**Instructions for the task**
The expected output is exactly the lines below, starting at the line with "Q1: NMOS IRF540" and ending at the line with "S3: switch (GND, RESET)", both included; no other line belongs in it.

··· Material shown

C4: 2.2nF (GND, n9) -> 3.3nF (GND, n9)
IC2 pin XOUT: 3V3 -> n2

······
··· Material shown

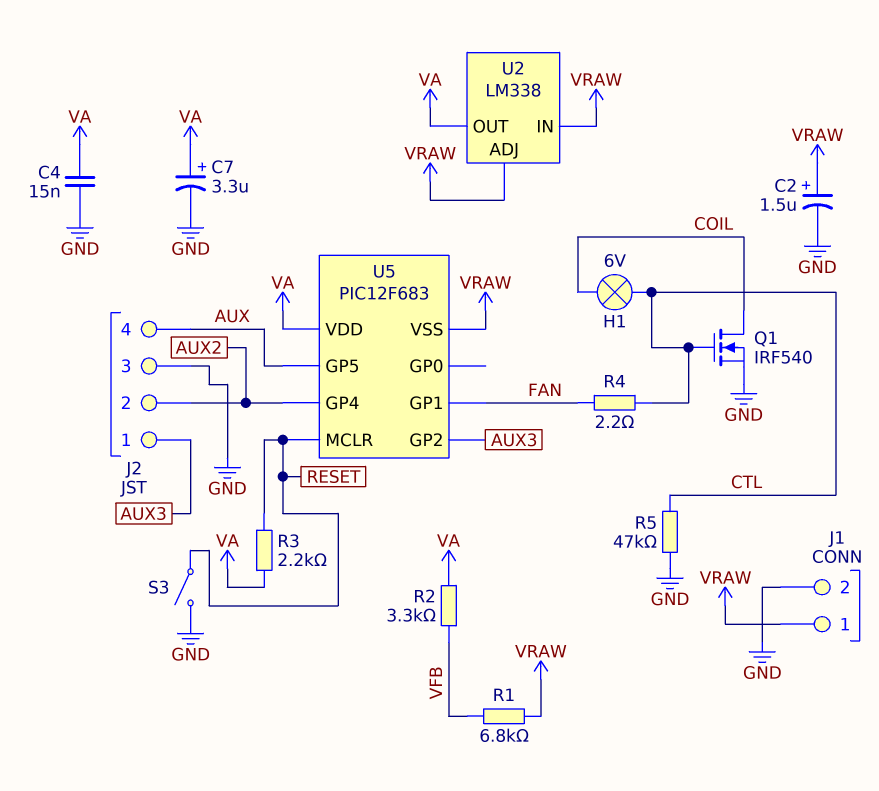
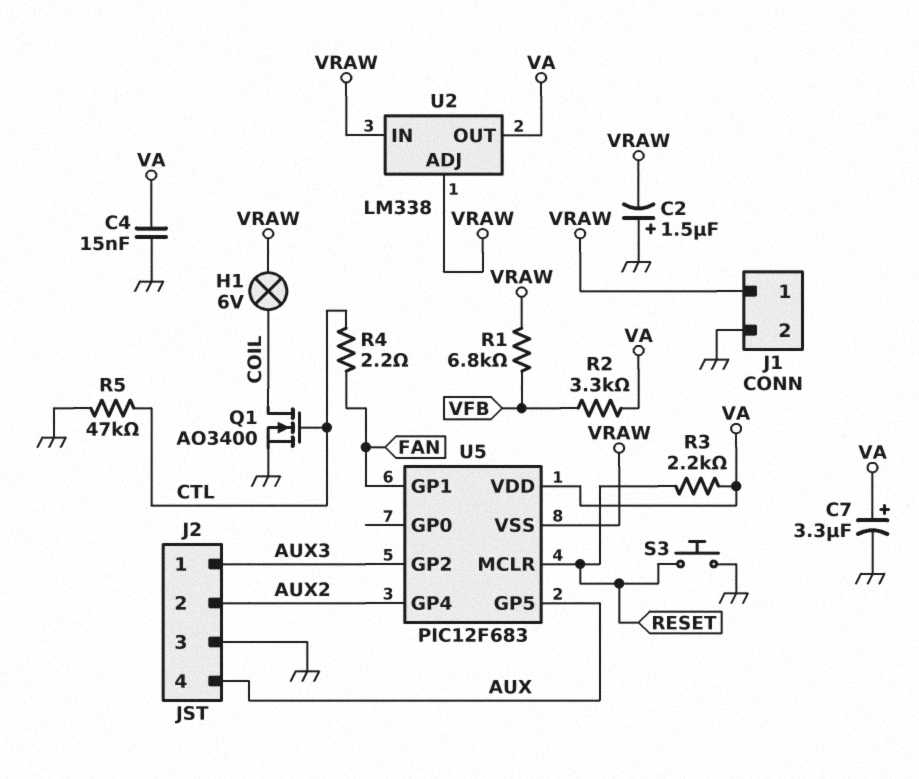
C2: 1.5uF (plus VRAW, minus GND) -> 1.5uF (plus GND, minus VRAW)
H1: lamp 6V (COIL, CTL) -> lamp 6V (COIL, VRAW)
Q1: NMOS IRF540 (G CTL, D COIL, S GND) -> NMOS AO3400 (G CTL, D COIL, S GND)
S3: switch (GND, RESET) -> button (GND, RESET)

······

**Response for this exercise**
Q1: NMOS IRF540 (G CTL, D COIL, S GND) -> NMOS AO3400 (G CTL, D COIL, S GND)
S3: switch (GND, RESET) -> button (GND, RESET)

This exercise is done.